• _INPUT RECORDS_
■ ■ ■

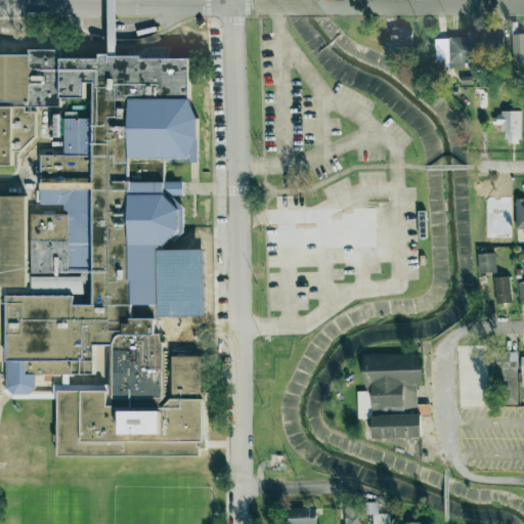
[(319,41),(303,16),(292,24),(308,48),(319,41)]
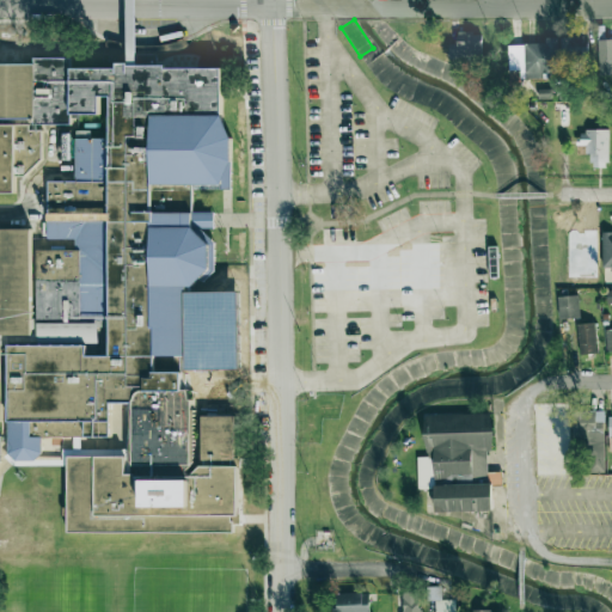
[(597,25),(604,25),(604,40),(611,38),(611,74),(599,74),(597,25)]
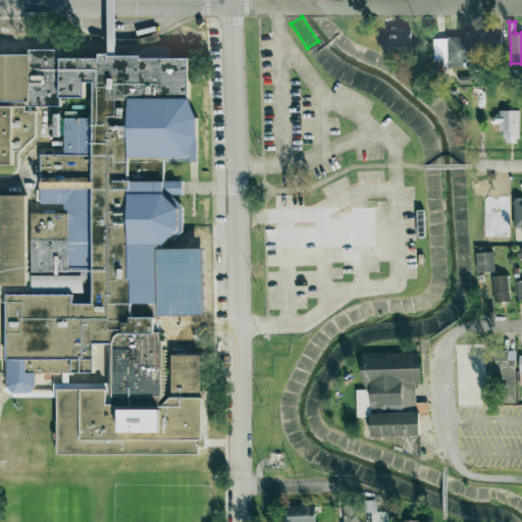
[(412,29),(390,28),(389,42),(383,42),(383,50),(411,51),(412,29)]
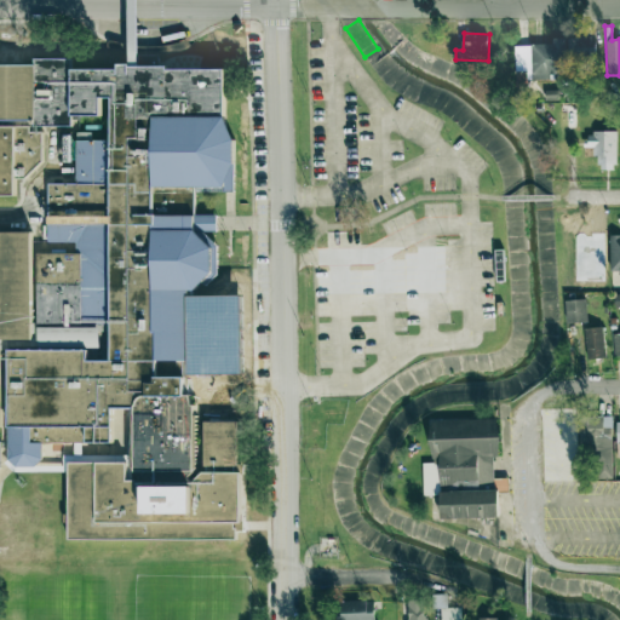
[(568,38),(569,64),(595,63),(593,36),(568,38)]
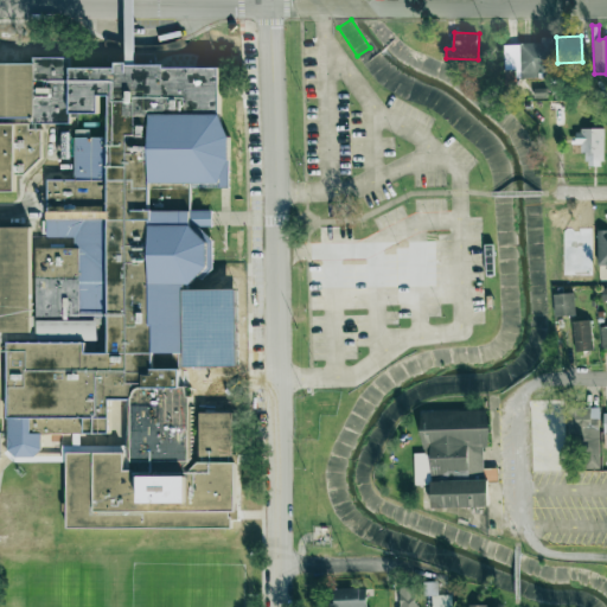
[(504,44),(504,71),(517,71),(518,78),(543,78),(543,72),(554,71),(553,37),(541,37),(541,44),(504,44)]
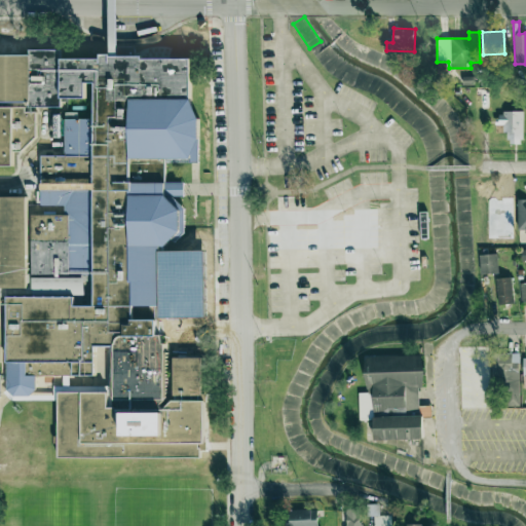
[(335,54),(327,45),(314,55),(323,65),(335,54)]
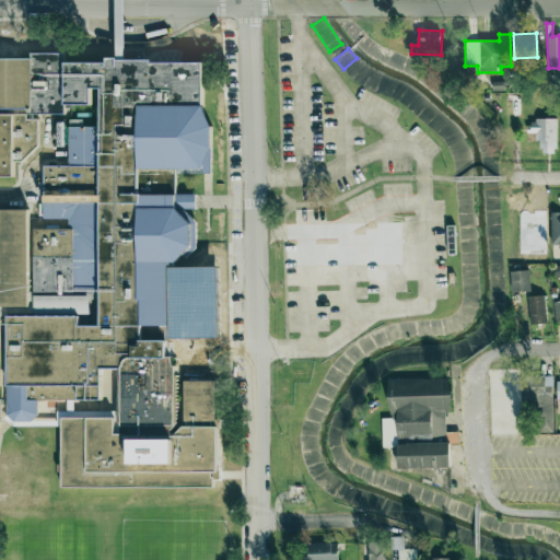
[(214,488),(60,487),(61,423),(1,422),(0,422),(0,210),(44,210),(44,166),(68,166),(68,127),(100,127),(101,104),(38,107),(38,146),(13,175),(0,175),(0,57),(202,55),(202,174),(176,173),(176,207),(195,222),(195,246),(171,269),(170,357),(177,380),(216,380),(214,488)]
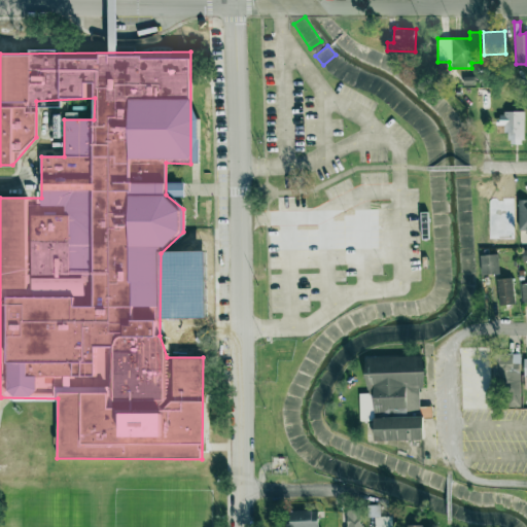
[(507,125),(507,144),(524,144),(524,113),(499,112),(499,125),(507,125)]
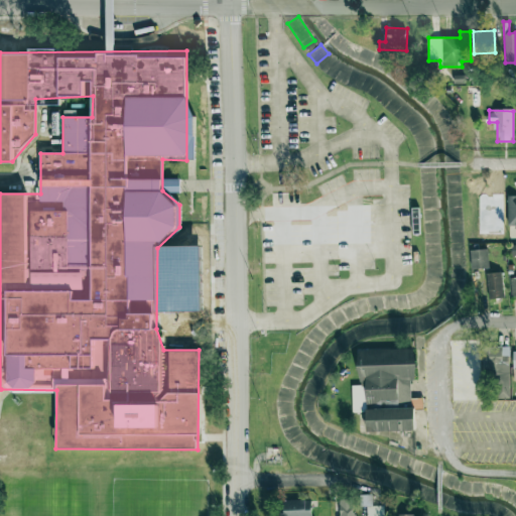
[(163,191),(179,191),(180,180),(163,179),(163,191)]
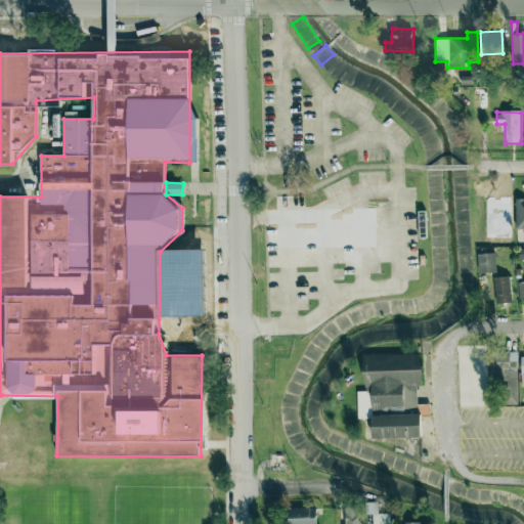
[(523,199),(516,199),(515,229),(523,228),(523,199)]
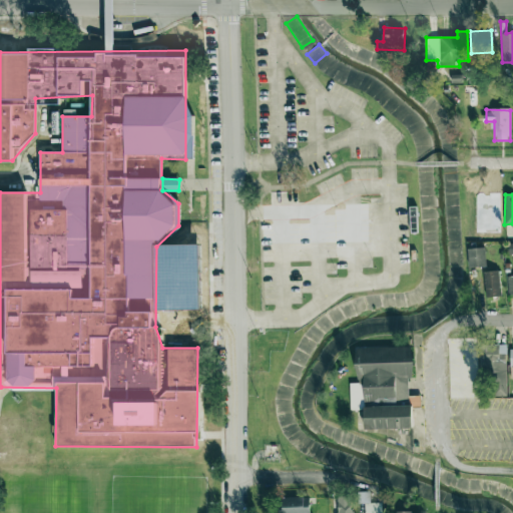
[(470,269),(487,266),(484,247),(467,249),(470,269)]
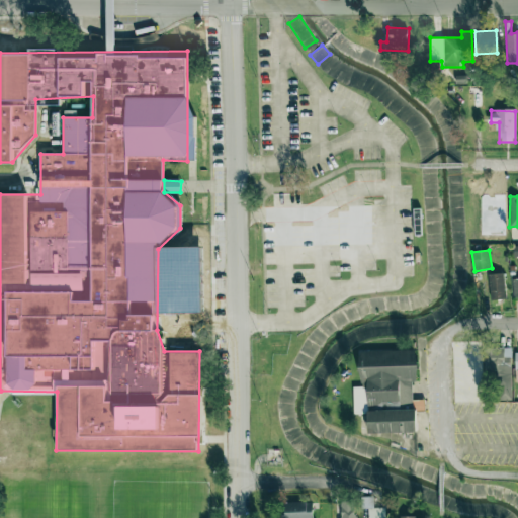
[(504,273),(490,274),(490,299),(505,299),(504,273)]
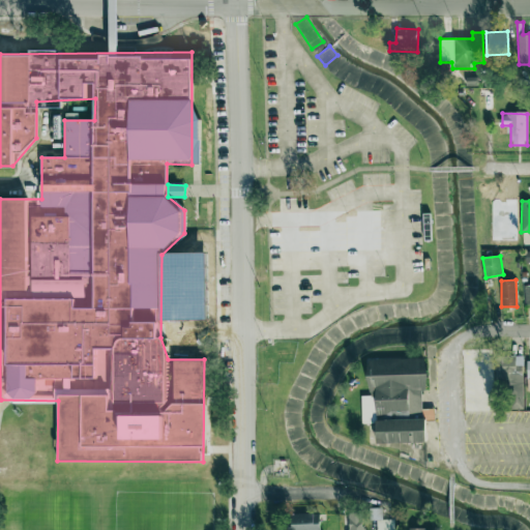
[(165,337),(193,337),(193,323),(165,323),(165,337)]
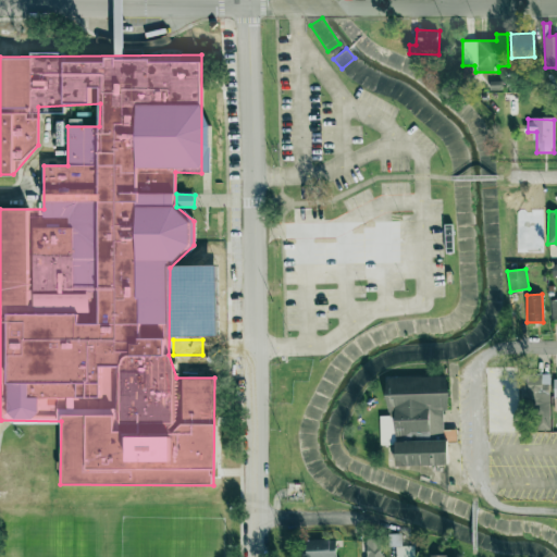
[(195,355),(186,356),(186,375),(196,375),(195,355)]
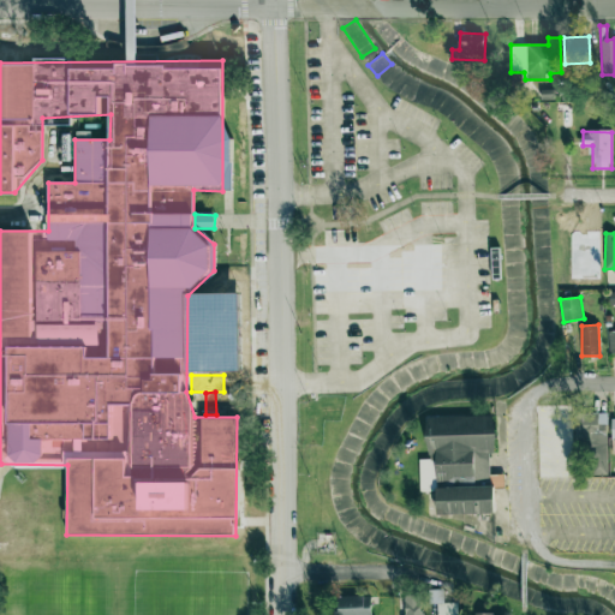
[(608,473),(607,412),(578,413),(579,475),(608,473)]
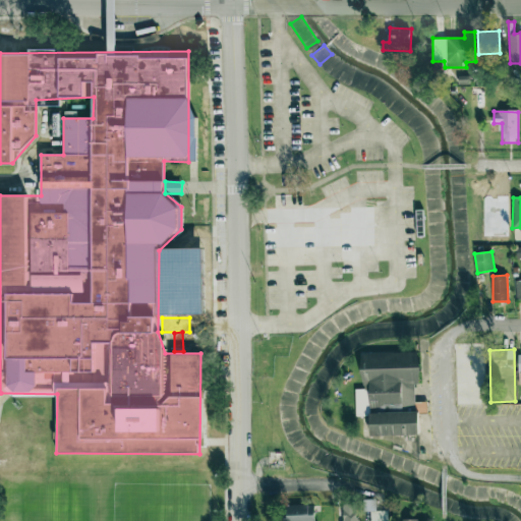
[(418,412),(371,413),(370,408),(415,407),(414,384),(420,384),(419,351),(362,353),(363,390),(356,390),(356,416),(370,415),(370,437),(419,435),(418,412)]
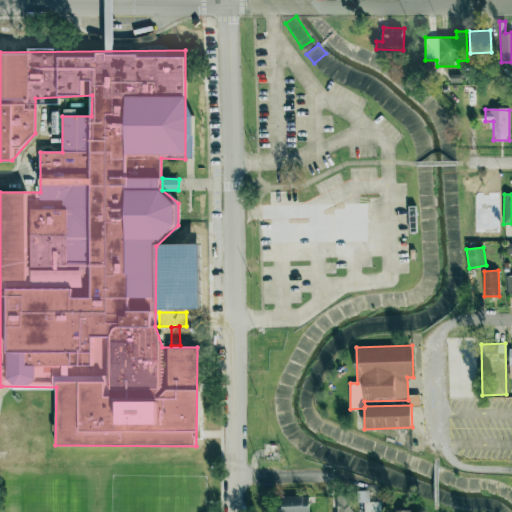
[(364,511),(381,511),(381,501),(369,502),(369,491),(358,491),(359,502),(364,502),(364,511)]
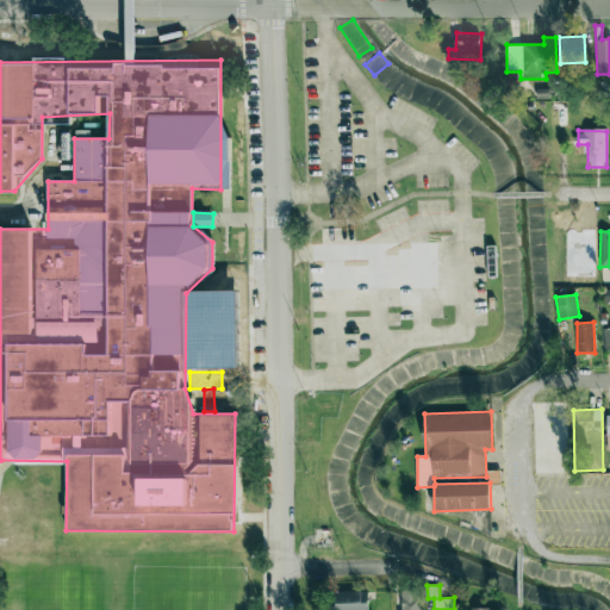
[(418,609),(419,590),(400,590),(399,609),(418,609)]
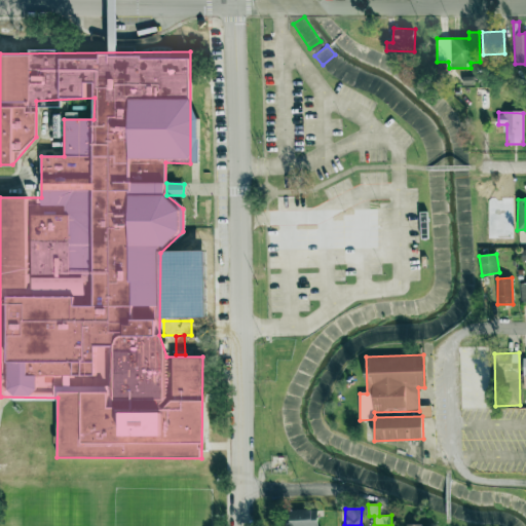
[(317,525),(317,510),(289,510),(289,525),(317,525)]
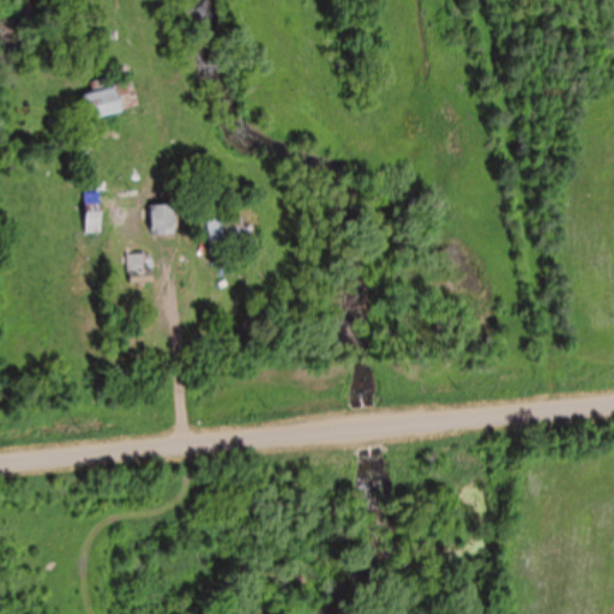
[(138,108),(132,83),(115,86),(115,85),(79,95),(85,121),(138,108)]
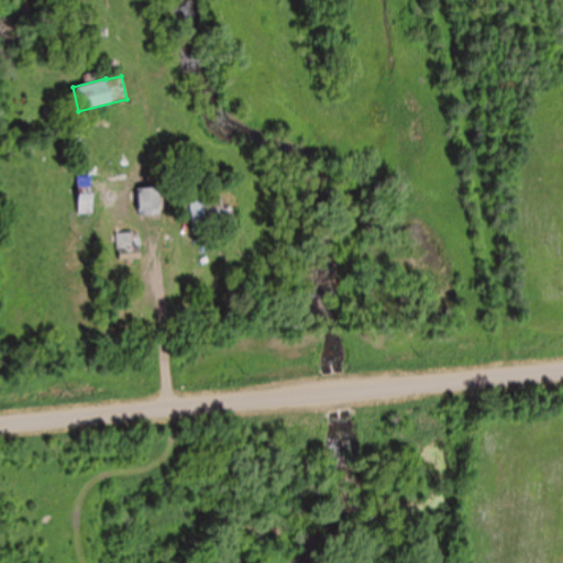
[(91,178),(77,178),(77,216),(91,216),(91,178)]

■ ■ ■

• _WHAT TO WORK ON_
Write out the lines above from the one with "[(504,273),(490,274),(490,299),(505,299),(504,273)]" through the one with "[(608,473),(607,412),(578,413),(579,475),(608,473)]", ends included, exactly; no picture goes in.

• _RESULT OF THE TASK_
[(504,273),(490,274),(490,299),(505,299),(504,273)]
[(165,337),(193,337),(193,323),(165,323),(165,337)]
[(195,355),(186,356),(186,375),(196,375),(195,355)]
[(608,473),(607,412),(578,413),(579,475),(608,473)]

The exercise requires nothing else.